• Required work: The data below should be printed in full, exactly, and without any of its images.

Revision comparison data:

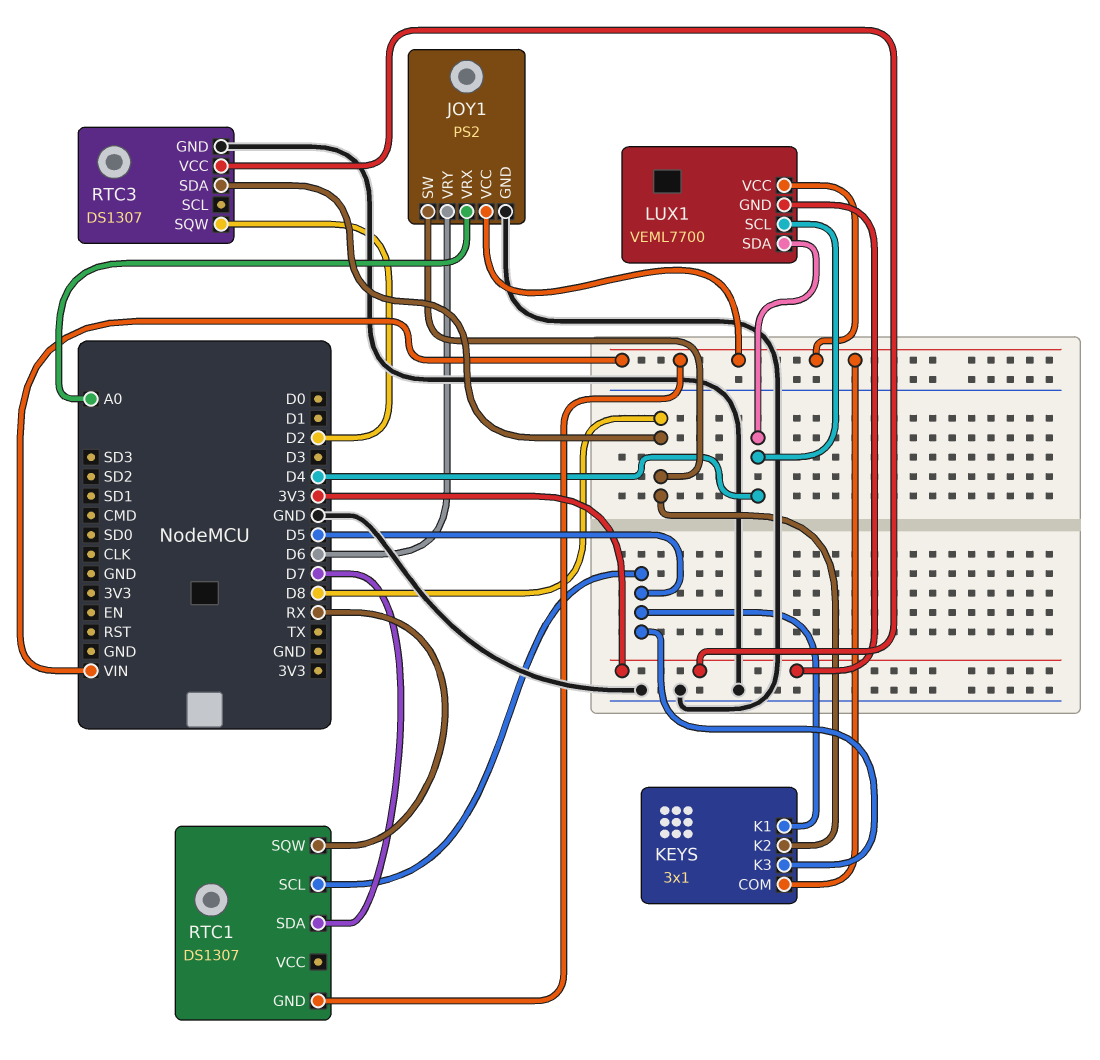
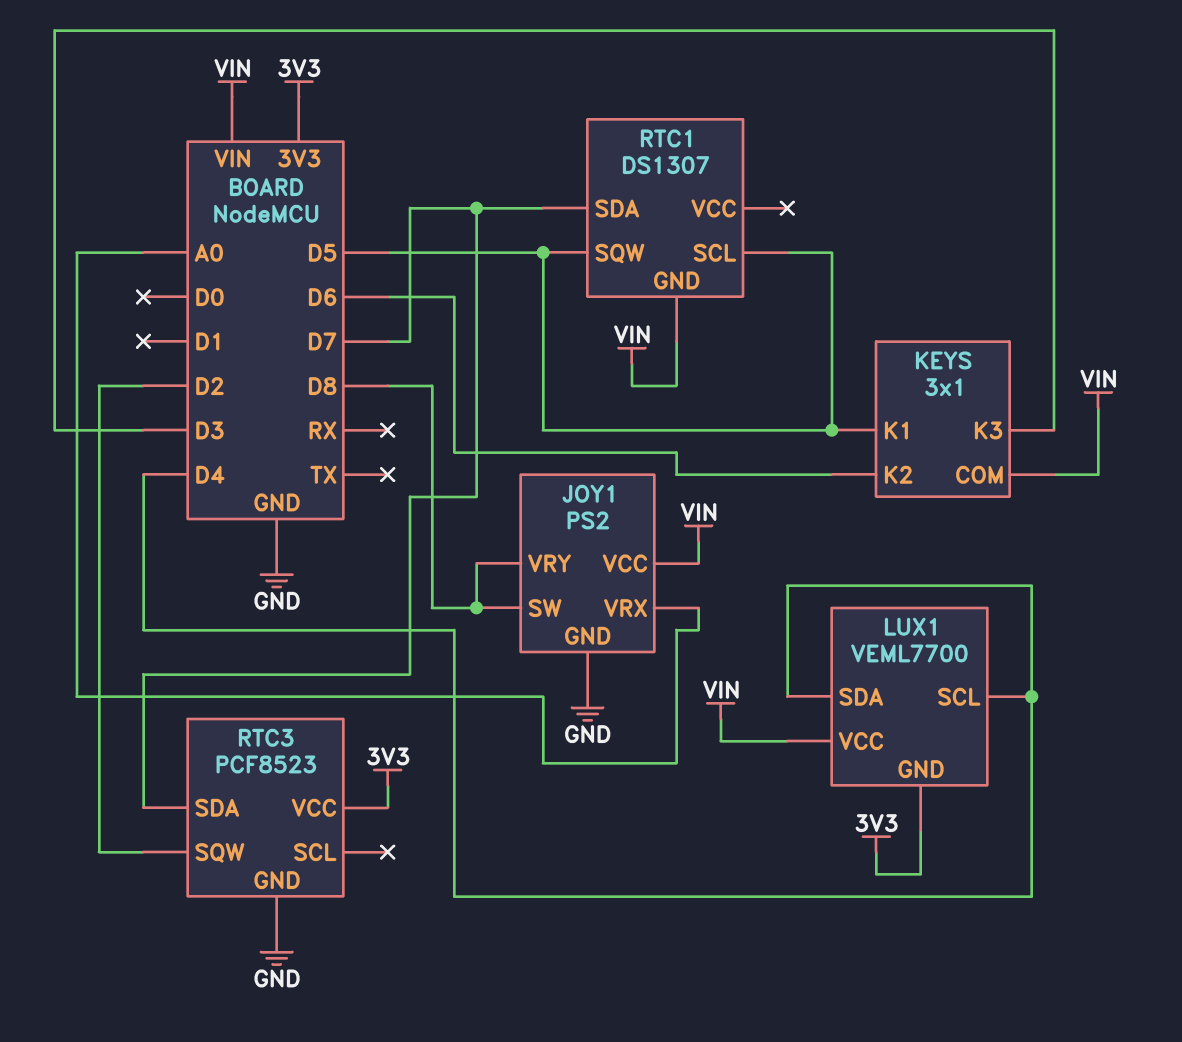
JOY1 pin VRY: D6 -> D8
KEYS pin K2: D8 -> D6
KEYS pin K3: D5 -> D3
RTC1 pin SQW: RX -> D5
RTC3: DS1307 -> PCF8523
RTC3 pin SDA: D8 -> D7

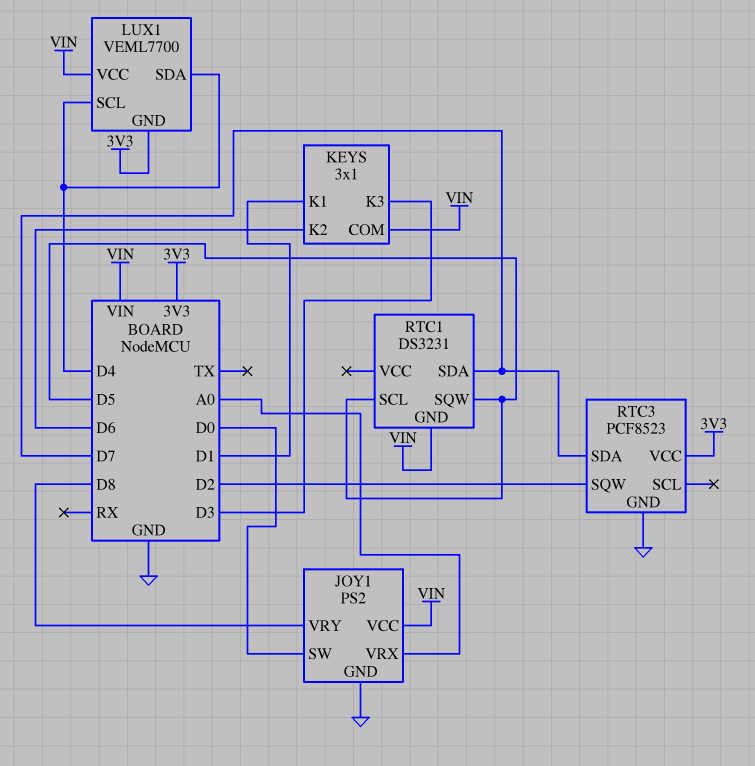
JOY1 pin SW: D8 -> D0
KEYS pin K1: D5 -> D1
RTC1: DS1307 -> DS3231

• Answer to this exercise:
JOY1 pin VRY: D6 -> D8
KEYS pin K2: D8 -> D6
KEYS pin K3: D5 -> D3
RTC1 pin SQW: RX -> D5
RTC3: DS1307 -> PCF8523
RTC3 pin SDA: D8 -> D7

JOY1 pin SW: D8 -> D0
KEYS pin K1: D5 -> D1
RTC1: DS1307 -> DS3231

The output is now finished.